▶ Data in this exercise
○ ○ ○ ○ ○ ○ ○

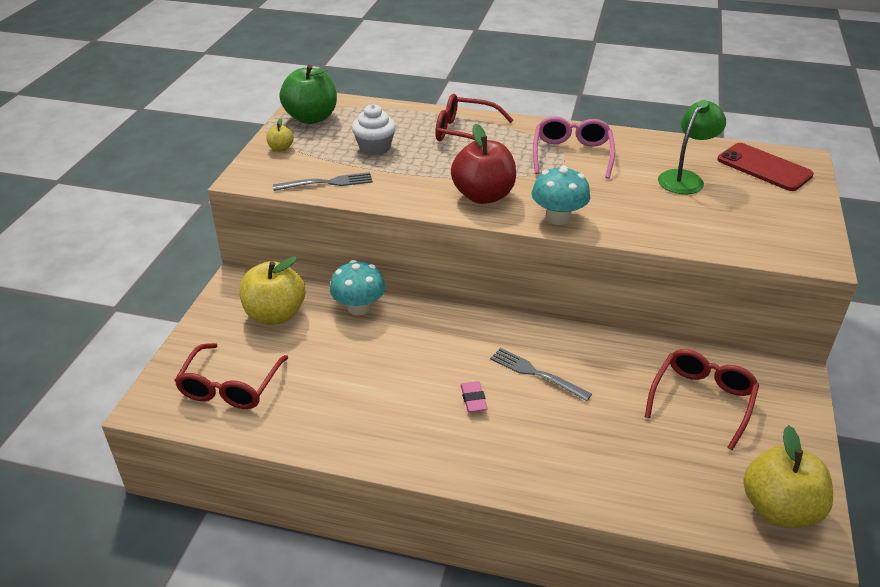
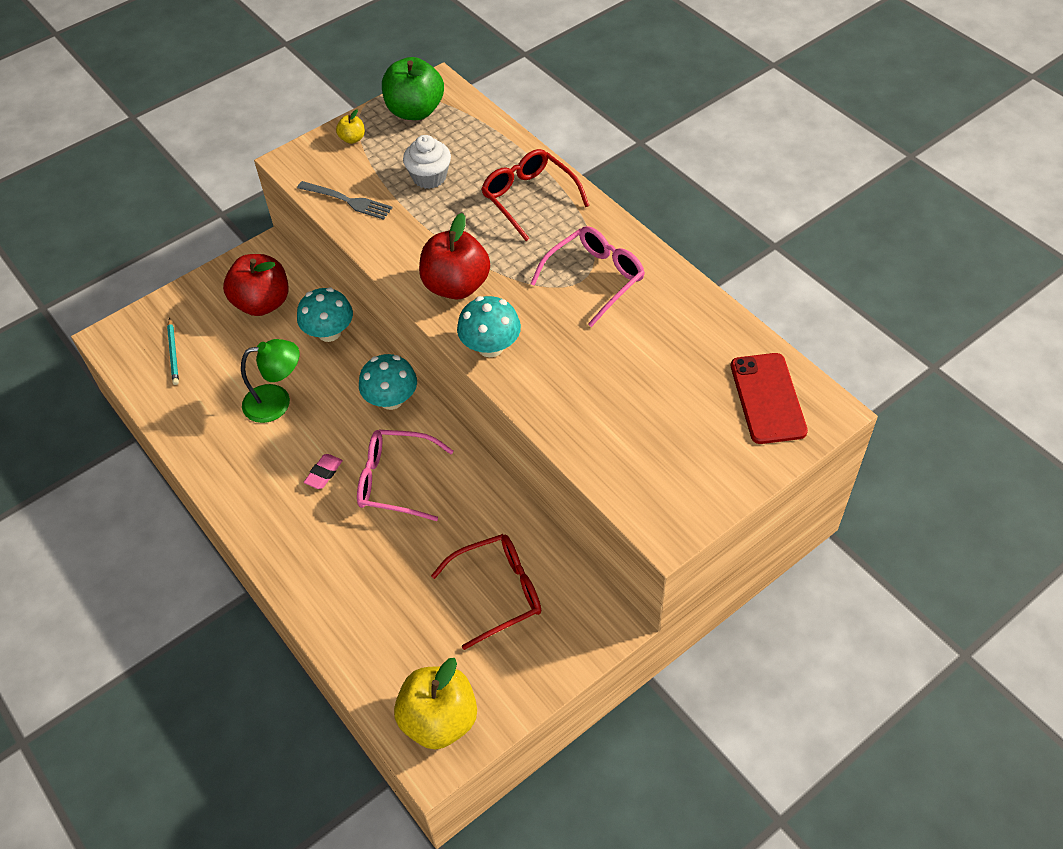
camera: 40 degrees right, 15 degrees up
red glasses [174,343,288,409] -> turquoise pencil [167,318,179,385]
yellow apple [239,256,305,325] -> red apple [223,254,289,316]
grey fork [490,348,592,401] -> pink glasses [357,430,453,521]
green lamp [658,100,726,194] -> green lamp moved to [241,339,299,423]
none -> turquoise mushroom [359,354,417,410]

○ ○ ○ ○ ○ ○ ○

▶ What is needed
Leave the images out. Set down all of the material above exactly.

▶ Solved exercise
camera: 40 degrees right, 15 degrees up
red glasses [174,343,288,409] -> turquoise pencil [167,318,179,385]
yellow apple [239,256,305,325] -> red apple [223,254,289,316]
grey fork [490,348,592,401] -> pink glasses [357,430,453,521]
green lamp [658,100,726,194] -> green lamp moved to [241,339,299,423]
none -> turquoise mushroom [359,354,417,410]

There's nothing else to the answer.